_WHAT YOU WILL DO_
Take the entries below and print, exactly, the stretch from the line containing "green brick I7:I10" through the line containing "orange brick F4:F5", both included.
-- RECORDS TO USE follows --
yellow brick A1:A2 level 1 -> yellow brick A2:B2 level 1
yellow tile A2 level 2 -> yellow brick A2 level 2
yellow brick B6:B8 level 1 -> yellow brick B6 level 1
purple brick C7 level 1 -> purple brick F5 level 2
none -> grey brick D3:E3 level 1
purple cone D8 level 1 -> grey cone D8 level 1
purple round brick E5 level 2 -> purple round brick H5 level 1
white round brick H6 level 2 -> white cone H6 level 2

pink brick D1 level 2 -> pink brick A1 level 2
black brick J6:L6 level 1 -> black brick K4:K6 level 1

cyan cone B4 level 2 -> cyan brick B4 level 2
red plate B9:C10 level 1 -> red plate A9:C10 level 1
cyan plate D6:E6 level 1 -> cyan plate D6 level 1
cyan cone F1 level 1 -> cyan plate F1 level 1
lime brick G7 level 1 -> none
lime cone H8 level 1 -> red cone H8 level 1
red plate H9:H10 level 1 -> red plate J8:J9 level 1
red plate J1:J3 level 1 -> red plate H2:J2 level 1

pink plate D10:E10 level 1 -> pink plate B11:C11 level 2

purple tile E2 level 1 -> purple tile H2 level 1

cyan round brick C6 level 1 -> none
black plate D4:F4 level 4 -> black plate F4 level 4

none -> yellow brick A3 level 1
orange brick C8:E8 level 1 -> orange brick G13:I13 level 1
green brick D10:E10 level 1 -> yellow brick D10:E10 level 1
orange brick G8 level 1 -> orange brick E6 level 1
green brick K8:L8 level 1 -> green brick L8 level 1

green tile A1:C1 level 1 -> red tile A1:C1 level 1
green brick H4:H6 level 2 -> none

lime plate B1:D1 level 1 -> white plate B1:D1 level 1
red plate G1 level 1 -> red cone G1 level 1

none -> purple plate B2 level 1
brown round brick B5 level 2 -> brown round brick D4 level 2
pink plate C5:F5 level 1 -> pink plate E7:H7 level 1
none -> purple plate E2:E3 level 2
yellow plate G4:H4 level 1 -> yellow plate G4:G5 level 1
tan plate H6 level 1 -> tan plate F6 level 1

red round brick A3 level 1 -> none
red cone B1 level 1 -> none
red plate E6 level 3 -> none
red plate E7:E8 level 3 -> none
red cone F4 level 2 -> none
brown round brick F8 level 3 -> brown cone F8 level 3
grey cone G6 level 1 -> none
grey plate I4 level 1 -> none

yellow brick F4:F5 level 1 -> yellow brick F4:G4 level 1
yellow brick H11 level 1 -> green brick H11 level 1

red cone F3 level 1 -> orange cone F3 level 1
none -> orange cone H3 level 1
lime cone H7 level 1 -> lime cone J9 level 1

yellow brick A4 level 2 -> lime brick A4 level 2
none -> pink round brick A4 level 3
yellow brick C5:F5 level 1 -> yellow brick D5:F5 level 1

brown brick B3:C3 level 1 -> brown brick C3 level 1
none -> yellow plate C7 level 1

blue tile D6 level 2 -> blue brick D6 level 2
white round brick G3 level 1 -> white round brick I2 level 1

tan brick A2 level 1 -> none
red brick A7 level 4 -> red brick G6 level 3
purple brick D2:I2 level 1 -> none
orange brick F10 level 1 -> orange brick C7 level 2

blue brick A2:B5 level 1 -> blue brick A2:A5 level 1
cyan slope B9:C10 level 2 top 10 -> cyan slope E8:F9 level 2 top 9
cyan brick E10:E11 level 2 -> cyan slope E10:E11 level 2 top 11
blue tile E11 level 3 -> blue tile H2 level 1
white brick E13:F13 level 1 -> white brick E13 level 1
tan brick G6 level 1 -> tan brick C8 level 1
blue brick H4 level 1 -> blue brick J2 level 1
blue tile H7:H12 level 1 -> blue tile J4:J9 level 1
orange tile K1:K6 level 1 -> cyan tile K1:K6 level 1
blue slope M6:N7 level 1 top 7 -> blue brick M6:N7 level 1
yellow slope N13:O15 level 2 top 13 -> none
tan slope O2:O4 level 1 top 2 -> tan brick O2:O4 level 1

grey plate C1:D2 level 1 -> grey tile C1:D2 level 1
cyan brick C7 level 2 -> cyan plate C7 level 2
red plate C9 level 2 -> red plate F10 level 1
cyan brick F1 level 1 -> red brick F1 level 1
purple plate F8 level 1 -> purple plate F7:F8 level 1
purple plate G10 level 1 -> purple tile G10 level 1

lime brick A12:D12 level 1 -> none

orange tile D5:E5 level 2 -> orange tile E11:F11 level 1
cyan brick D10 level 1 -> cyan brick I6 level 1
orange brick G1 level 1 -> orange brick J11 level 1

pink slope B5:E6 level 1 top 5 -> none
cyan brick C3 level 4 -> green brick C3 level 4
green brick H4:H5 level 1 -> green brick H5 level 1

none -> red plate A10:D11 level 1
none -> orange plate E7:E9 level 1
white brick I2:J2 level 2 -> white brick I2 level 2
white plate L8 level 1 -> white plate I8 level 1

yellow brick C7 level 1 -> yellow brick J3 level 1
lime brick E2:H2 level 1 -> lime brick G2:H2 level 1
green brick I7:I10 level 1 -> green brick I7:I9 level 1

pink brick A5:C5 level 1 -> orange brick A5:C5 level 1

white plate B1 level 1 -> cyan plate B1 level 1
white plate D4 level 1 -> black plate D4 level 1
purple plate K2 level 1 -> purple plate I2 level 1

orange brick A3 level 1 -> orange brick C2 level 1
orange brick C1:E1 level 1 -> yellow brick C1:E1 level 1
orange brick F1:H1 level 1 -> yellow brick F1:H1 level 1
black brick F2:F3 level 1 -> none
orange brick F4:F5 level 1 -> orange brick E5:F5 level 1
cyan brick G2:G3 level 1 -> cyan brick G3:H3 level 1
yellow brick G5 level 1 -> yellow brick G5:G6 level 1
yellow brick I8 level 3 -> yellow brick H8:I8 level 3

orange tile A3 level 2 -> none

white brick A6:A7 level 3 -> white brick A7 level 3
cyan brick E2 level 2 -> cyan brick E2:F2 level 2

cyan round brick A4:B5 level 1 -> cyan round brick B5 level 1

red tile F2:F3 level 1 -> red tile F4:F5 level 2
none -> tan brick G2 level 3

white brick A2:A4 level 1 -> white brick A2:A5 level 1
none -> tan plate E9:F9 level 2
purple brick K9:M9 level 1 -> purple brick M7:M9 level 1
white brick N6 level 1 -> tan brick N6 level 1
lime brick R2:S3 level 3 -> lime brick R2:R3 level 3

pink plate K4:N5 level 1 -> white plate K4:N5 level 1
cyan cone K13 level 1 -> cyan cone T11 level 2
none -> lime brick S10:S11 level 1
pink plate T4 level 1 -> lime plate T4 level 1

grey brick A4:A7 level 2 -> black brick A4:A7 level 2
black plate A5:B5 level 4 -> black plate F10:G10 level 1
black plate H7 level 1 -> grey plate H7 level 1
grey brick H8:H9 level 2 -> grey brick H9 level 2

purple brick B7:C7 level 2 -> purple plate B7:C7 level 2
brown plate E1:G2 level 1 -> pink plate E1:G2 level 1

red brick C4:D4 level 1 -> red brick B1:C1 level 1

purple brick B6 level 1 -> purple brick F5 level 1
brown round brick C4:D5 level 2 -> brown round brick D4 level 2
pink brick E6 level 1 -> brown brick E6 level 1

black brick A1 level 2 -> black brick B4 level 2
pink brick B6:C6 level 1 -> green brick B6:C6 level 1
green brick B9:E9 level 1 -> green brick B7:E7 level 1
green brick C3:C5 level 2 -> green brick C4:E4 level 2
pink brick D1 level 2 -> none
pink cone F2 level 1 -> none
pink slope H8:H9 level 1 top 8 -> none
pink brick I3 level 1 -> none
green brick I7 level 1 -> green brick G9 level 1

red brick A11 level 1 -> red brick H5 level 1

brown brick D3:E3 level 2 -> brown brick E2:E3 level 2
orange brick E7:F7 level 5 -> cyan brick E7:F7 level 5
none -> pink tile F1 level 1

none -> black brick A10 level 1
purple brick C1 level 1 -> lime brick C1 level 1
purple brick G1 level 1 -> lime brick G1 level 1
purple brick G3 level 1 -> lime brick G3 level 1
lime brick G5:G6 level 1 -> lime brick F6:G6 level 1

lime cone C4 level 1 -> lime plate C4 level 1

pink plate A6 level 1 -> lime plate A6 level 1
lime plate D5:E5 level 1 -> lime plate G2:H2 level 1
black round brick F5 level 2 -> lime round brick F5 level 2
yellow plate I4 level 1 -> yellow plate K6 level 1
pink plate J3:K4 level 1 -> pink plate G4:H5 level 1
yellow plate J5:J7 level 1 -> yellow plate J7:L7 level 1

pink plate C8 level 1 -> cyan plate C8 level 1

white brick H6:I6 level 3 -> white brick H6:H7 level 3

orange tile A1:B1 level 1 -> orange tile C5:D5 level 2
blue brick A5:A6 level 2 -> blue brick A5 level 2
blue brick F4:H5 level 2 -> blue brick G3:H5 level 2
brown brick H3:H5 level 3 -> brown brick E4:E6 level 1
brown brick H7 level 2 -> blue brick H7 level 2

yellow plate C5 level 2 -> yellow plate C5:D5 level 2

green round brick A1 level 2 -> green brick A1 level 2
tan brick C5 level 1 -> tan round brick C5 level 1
-- RECORDS TO USE concluded --
_THE COMPLETED TASK_
green brick I7:I10 level 1 -> green brick I7:I9 level 1

pink brick A5:C5 level 1 -> orange brick A5:C5 level 1

white plate B1 level 1 -> cyan plate B1 level 1
white plate D4 level 1 -> black plate D4 level 1
purple plate K2 level 1 -> purple plate I2 level 1

orange brick A3 level 1 -> orange brick C2 level 1
orange brick C1:E1 level 1 -> yellow brick C1:E1 level 1
orange brick F1:H1 level 1 -> yellow brick F1:H1 level 1
black brick F2:F3 level 1 -> none
orange brick F4:F5 level 1 -> orange brick E5:F5 level 1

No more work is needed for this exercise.